BEGIN

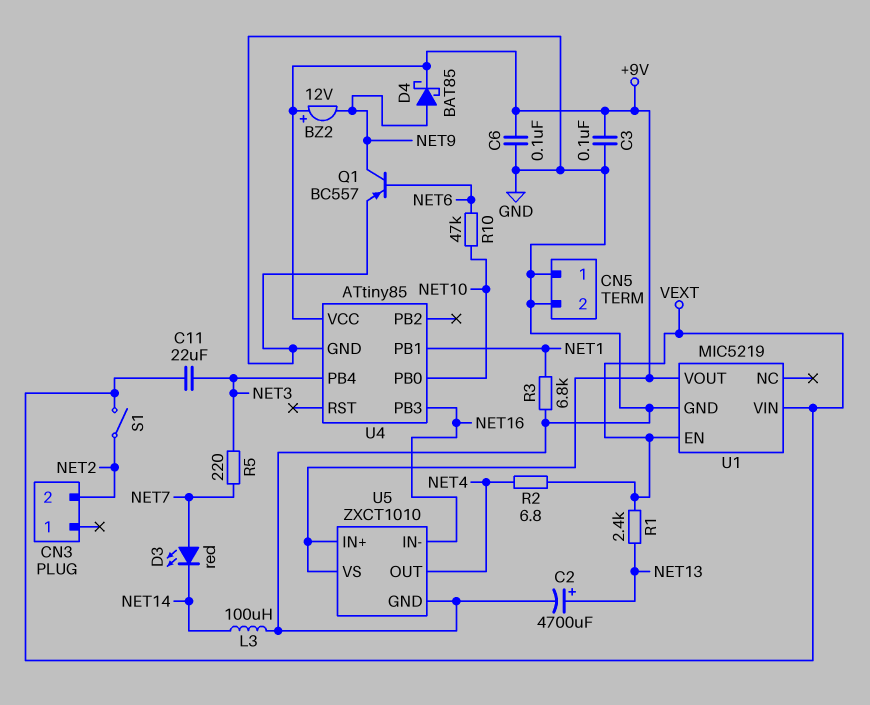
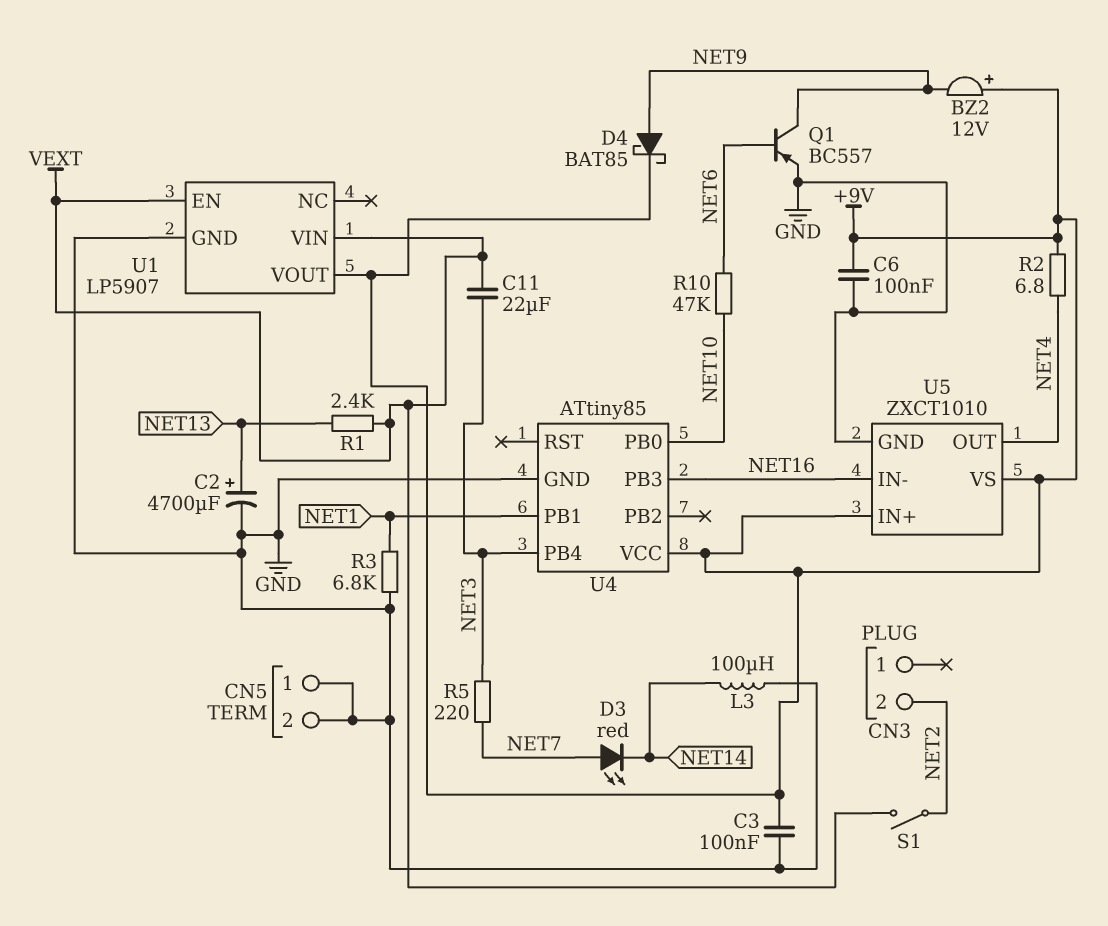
R2: 6.8 (NET4, VEXT) -> 6.8 (+9V, NET4)
U1: MIC5219 -> LP5907

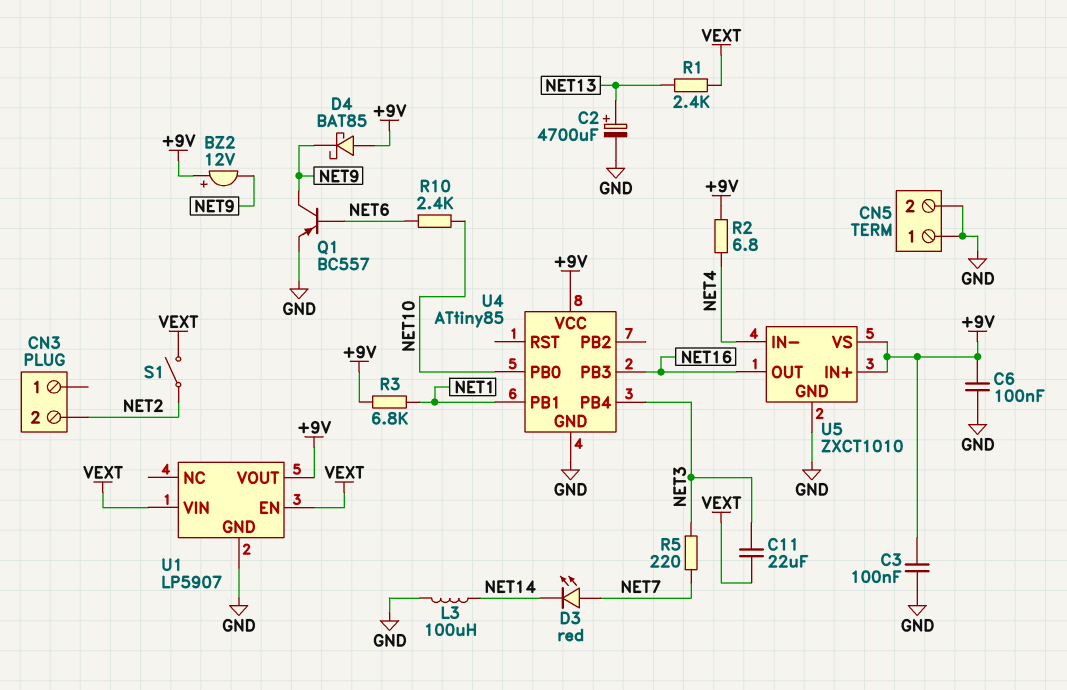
D4: schottky BAT85 (A NET9, K +9V) -> schottky BAT85 (A +9V, K NET9)
R3: 6.8k (GND, NET1) -> 6.8k (+9V, NET1)
R10: 47k (NET6, NET10) -> 2.4k (NET6, NET10)
U5 pin IN-: NET16 -> NET4
U5 pin OUT: NET4 -> NET16

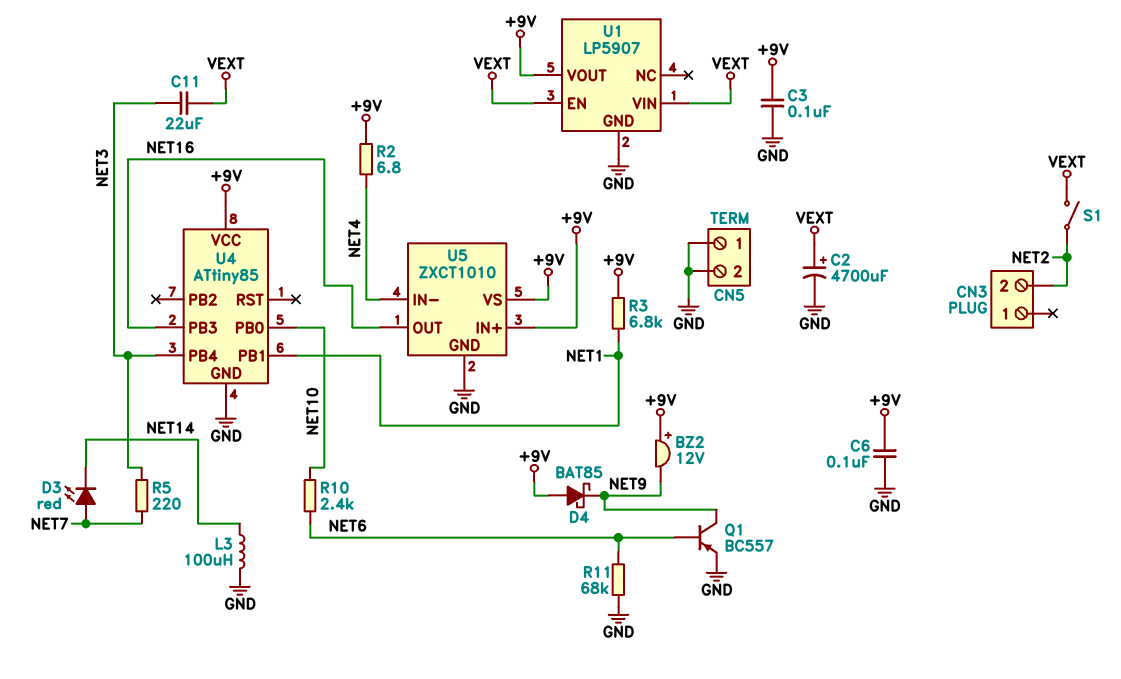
C2: 4700uF (plus NET13, minus GND) -> 4700uF (plus VEXT, minus GND)
R1: 2.4k (NET13, VEXT) -> none
R11: none -> 68k (GND, NET6)

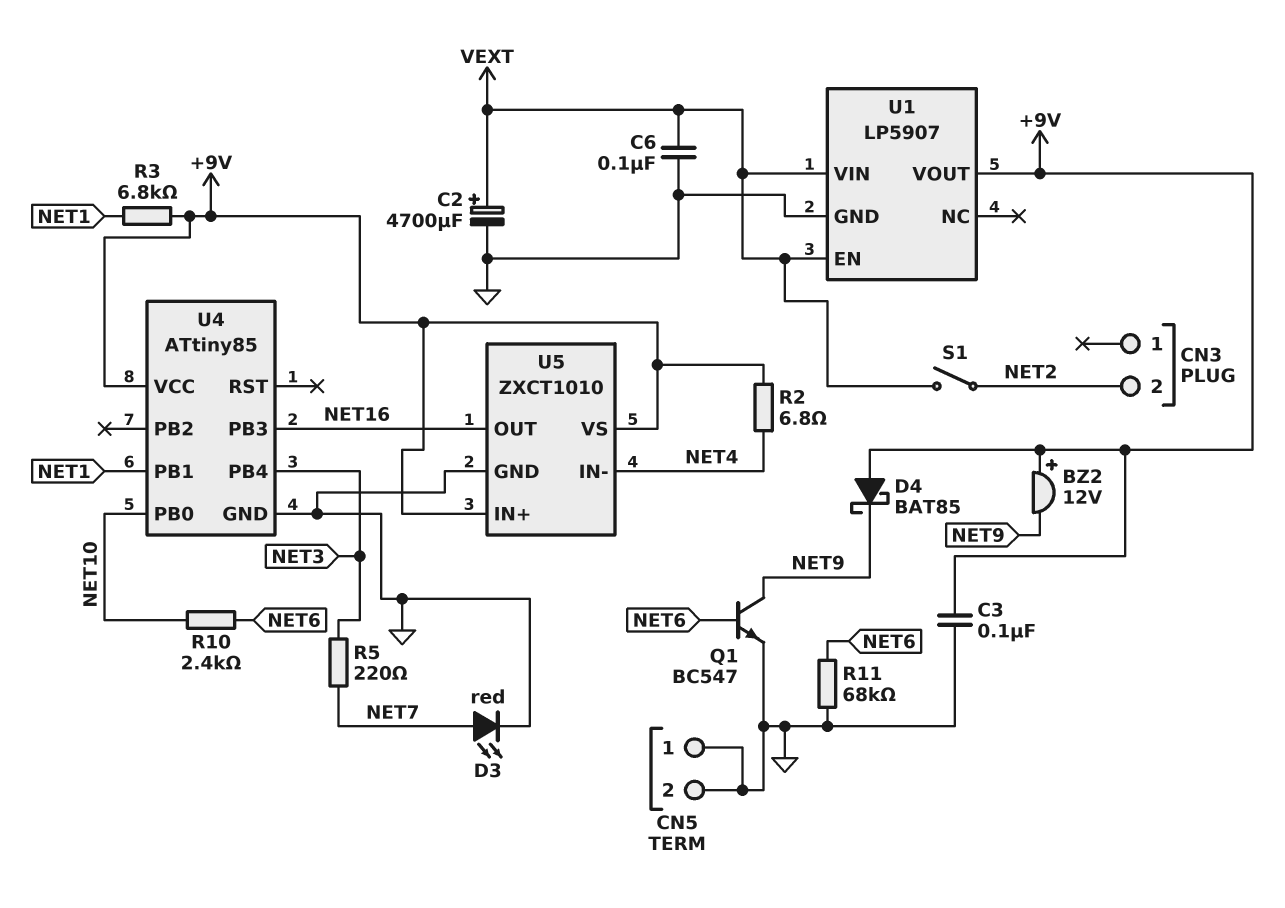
C6: 100nF (+9V, GND) -> 100nF (GND, VEXT)
C11: 22uF (NET3, VEXT) -> none
D3: LED red (A NET7, K NET14) -> LED red (A NET7, K GND)
L3: 100uH (GND, NET14) -> none
Q1: PNP BC557 (B NET6, C NET9, E GND) -> NPN BC547 (B NET6, C NET9, E GND)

END

Output every entry above exactly as written, but omit the pictures.

Written answer |
R2: 6.8 (NET4, VEXT) -> 6.8 (+9V, NET4)
U1: MIC5219 -> LP5907

D4: schottky BAT85 (A NET9, K +9V) -> schottky BAT85 (A +9V, K NET9)
R3: 6.8k (GND, NET1) -> 6.8k (+9V, NET1)
R10: 47k (NET6, NET10) -> 2.4k (NET6, NET10)
U5 pin IN-: NET16 -> NET4
U5 pin OUT: NET4 -> NET16

C2: 4700uF (plus NET13, minus GND) -> 4700uF (plus VEXT, minus GND)
R1: 2.4k (NET13, VEXT) -> none
R11: none -> 68k (GND, NET6)

C6: 100nF (+9V, GND) -> 100nF (GND, VEXT)
C11: 22uF (NET3, VEXT) -> none
D3: LED red (A NET7, K NET14) -> LED red (A NET7, K GND)
L3: 100uH (GND, NET14) -> none
Q1: PNP BC557 (B NET6, C NET9, E GND) -> NPN BC547 (B NET6, C NET9, E GND)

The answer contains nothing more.